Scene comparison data
--*--
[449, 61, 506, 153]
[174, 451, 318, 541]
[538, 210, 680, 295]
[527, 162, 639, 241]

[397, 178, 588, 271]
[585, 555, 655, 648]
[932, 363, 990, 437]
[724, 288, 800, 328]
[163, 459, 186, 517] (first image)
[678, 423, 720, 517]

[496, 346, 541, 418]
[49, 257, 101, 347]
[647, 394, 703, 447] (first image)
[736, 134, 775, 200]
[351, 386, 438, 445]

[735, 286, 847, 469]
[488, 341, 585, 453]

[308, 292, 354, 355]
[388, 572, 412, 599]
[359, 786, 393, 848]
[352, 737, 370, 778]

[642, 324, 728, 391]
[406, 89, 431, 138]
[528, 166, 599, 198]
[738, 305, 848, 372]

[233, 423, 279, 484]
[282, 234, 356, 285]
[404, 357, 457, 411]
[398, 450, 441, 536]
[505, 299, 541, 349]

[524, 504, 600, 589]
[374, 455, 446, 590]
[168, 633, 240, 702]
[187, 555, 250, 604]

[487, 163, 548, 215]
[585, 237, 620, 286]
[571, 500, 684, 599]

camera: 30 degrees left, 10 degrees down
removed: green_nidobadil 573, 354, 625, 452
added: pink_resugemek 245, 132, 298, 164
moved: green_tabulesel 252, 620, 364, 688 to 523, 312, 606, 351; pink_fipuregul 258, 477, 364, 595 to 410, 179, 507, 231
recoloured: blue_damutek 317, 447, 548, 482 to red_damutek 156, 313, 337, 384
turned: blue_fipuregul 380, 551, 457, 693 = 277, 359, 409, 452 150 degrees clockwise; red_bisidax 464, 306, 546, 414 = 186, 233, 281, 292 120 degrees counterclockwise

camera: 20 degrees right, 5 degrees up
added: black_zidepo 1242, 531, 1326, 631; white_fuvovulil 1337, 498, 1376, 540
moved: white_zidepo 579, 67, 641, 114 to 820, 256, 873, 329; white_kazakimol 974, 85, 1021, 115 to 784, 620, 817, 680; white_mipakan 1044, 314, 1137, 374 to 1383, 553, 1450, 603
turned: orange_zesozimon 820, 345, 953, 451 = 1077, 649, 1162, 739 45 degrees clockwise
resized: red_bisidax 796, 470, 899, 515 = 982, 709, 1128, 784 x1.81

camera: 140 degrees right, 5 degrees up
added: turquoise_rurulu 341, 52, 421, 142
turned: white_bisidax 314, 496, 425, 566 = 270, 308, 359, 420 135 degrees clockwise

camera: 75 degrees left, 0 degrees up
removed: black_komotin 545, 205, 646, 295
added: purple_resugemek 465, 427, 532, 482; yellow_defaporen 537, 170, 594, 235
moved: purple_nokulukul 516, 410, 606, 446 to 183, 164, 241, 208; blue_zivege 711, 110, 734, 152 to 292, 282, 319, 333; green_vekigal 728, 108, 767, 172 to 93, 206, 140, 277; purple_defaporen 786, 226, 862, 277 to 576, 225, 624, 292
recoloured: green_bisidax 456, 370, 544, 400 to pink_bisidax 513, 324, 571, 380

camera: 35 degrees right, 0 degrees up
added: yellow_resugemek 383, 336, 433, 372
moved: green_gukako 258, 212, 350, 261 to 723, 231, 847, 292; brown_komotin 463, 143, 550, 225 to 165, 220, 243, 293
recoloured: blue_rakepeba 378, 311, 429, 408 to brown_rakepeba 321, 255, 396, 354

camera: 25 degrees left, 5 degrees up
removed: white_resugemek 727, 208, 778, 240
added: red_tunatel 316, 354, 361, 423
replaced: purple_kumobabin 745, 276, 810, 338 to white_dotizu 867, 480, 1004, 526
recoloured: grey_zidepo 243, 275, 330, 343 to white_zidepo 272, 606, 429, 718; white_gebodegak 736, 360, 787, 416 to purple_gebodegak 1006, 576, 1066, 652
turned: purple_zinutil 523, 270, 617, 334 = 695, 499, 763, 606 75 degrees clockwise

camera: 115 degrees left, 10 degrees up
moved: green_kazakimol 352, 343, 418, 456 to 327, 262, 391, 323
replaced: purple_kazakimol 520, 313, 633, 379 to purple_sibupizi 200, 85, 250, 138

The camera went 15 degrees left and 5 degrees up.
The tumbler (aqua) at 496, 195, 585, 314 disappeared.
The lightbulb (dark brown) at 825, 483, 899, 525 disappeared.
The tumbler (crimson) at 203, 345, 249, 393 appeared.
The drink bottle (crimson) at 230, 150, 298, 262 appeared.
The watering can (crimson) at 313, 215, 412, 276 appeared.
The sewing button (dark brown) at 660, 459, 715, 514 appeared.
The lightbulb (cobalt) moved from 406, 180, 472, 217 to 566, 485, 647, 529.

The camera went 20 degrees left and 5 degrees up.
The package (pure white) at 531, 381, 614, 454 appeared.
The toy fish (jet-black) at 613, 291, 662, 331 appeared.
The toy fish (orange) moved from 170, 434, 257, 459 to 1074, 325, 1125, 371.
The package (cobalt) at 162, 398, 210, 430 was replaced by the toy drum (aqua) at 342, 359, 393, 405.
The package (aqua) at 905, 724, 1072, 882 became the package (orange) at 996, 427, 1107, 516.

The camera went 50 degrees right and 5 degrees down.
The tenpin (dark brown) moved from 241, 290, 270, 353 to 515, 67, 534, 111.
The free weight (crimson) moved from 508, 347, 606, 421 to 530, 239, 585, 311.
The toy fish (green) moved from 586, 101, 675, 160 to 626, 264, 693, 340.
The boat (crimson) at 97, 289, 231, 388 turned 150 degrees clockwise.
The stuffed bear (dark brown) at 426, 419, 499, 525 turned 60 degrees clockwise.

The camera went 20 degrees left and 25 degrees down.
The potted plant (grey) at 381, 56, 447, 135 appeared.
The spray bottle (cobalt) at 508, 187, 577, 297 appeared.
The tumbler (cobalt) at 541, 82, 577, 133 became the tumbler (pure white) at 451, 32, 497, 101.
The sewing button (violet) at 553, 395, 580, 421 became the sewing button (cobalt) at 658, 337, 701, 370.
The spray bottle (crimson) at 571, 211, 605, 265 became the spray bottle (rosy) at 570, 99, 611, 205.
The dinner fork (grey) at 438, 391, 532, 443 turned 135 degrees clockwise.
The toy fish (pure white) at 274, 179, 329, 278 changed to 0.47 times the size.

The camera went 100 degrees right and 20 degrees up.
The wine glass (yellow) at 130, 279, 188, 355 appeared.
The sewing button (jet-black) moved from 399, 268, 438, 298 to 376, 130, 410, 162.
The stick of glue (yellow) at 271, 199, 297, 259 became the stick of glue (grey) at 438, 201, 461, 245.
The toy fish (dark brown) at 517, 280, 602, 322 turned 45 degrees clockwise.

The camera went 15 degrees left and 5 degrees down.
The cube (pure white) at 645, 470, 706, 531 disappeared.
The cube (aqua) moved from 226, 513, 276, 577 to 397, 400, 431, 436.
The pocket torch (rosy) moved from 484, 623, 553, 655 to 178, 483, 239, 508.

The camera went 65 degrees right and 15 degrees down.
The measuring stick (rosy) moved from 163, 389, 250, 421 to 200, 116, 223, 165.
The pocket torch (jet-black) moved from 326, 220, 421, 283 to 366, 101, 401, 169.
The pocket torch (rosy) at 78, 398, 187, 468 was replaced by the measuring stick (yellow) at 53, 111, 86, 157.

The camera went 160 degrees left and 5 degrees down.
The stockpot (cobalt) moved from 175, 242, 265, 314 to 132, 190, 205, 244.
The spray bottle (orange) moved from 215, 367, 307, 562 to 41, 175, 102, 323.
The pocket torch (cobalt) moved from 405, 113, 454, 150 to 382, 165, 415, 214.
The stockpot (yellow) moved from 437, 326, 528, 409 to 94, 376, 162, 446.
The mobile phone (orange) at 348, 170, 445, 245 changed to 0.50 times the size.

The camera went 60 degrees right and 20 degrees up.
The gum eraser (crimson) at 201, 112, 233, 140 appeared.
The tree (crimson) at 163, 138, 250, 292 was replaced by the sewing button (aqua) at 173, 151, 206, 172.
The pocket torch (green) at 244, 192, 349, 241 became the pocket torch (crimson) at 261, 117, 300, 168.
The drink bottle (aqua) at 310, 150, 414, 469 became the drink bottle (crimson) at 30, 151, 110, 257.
--*--
- _Directions for this task_
Could you reproduce exactly the lines of the entries above, from the one with "removed: green_nidobadil 573, 354, 625, 452" through the one with "recoloured: blue_damutek 317, 447, 548, 482", and nothing else?

- _Expected answer_
removed: green_nidobadil 573, 354, 625, 452
added: pink_resugemek 245, 132, 298, 164
moved: green_tabulesel 252, 620, 364, 688 to 523, 312, 606, 351; pink_fipuregul 258, 477, 364, 595 to 410, 179, 507, 231
recoloured: blue_damutek 317, 447, 548, 482 to red_damutek 156, 313, 337, 384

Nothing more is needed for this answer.